| WORK INSTRUCTION |
Write the data out again so that it matches word for word.

| DATA EXCERPTS |
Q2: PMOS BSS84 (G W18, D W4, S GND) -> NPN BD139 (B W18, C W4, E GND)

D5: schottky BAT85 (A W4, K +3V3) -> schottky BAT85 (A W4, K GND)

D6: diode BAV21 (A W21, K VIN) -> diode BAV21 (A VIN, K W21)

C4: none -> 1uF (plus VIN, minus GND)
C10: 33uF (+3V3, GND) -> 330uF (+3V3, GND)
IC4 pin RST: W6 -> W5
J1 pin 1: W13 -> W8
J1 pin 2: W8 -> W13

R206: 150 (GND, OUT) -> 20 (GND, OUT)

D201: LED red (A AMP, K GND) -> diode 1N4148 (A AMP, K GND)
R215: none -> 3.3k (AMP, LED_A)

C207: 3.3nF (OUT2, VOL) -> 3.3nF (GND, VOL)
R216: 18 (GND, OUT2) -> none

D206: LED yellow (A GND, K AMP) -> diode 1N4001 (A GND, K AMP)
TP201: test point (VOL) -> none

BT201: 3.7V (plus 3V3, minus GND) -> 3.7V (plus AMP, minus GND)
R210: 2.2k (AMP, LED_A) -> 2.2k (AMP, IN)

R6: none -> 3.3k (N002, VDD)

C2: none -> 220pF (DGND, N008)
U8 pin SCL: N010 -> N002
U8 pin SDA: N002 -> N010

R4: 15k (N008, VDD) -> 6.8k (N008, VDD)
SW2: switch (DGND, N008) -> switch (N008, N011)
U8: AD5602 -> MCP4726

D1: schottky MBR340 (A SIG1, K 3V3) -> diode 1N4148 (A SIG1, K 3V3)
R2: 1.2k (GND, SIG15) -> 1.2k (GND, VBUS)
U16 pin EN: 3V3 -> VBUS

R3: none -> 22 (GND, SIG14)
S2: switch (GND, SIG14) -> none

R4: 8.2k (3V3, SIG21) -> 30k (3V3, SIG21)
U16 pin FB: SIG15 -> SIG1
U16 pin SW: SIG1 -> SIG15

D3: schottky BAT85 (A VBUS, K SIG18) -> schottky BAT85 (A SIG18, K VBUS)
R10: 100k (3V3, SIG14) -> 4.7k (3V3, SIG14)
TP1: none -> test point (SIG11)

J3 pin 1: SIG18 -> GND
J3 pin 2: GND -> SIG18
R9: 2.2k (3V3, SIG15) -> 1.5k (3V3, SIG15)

| OUTPUT OF THE TASK |
Q2: PMOS BSS84 (G W18, D W4, S GND) -> NPN BD139 (B W18, C W4, E GND)

D5: schottky BAT85 (A W4, K +3V3) -> schottky BAT85 (A W4, K GND)

D6: diode BAV21 (A W21, K VIN) -> diode BAV21 (A VIN, K W21)

C4: none -> 1uF (plus VIN, minus GND)
C10: 33uF (+3V3, GND) -> 330uF (+3V3, GND)
IC4 pin RST: W6 -> W5
J1 pin 1: W13 -> W8
J1 pin 2: W8 -> W13

R206: 150 (GND, OUT) -> 20 (GND, OUT)

D201: LED red (A AMP, K GND) -> diode 1N4148 (A AMP, K GND)
R215: none -> 3.3k (AMP, LED_A)

C207: 3.3nF (OUT2, VOL) -> 3.3nF (GND, VOL)
R216: 18 (GND, OUT2) -> none

D206: LED yellow (A GND, K AMP) -> diode 1N4001 (A GND, K AMP)
TP201: test point (VOL) -> none

BT201: 3.7V (plus 3V3, minus GND) -> 3.7V (plus AMP, minus GND)
R210: 2.2k (AMP, LED_A) -> 2.2k (AMP, IN)

R6: none -> 3.3k (N002, VDD)

C2: none -> 220pF (DGND, N008)
U8 pin SCL: N010 -> N002
U8 pin SDA: N002 -> N010

R4: 15k (N008, VDD) -> 6.8k (N008, VDD)
SW2: switch (DGND, N008) -> switch (N008, N011)
U8: AD5602 -> MCP4726

D1: schottky MBR340 (A SIG1, K 3V3) -> diode 1N4148 (A SIG1, K 3V3)
R2: 1.2k (GND, SIG15) -> 1.2k (GND, VBUS)
U16 pin EN: 3V3 -> VBUS

R3: none -> 22 (GND, SIG14)
S2: switch (GND, SIG14) -> none

R4: 8.2k (3V3, SIG21) -> 30k (3V3, SIG21)
U16 pin FB: SIG15 -> SIG1
U16 pin SW: SIG1 -> SIG15

D3: schottky BAT85 (A VBUS, K SIG18) -> schottky BAT85 (A SIG18, K VBUS)
R10: 100k (3V3, SIG14) -> 4.7k (3V3, SIG14)
TP1: none -> test point (SIG11)

J3 pin 1: SIG18 -> GND
J3 pin 2: GND -> SIG18
R9: 2.2k (3V3, SIG15) -> 1.5k (3V3, SIG15)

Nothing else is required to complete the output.